## Exercise details
Every line of the entries below that mentions "plus" is to be copied out.

## Information
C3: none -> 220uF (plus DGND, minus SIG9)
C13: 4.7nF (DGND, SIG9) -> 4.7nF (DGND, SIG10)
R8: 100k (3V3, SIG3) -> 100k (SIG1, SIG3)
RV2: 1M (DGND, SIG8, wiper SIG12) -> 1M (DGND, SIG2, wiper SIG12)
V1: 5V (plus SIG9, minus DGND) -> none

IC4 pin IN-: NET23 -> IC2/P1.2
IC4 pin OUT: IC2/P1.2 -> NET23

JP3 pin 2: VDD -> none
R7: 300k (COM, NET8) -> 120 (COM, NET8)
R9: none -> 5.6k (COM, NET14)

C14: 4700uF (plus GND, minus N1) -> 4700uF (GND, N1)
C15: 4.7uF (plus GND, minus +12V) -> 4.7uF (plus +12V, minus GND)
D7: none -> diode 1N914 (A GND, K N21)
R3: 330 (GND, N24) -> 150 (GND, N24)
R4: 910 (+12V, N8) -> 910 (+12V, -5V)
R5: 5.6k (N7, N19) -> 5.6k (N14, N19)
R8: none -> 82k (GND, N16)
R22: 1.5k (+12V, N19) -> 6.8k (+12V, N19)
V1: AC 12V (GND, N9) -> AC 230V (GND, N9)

## Solution
C3: none -> 220uF (plus DGND, minus SIG9)
V1: 5V (plus SIG9, minus DGND) -> none
C14: 4700uF (plus GND, minus N1) -> 4700uF (GND, N1)
C15: 4.7uF (plus GND, minus +12V) -> 4.7uF (plus +12V, minus GND)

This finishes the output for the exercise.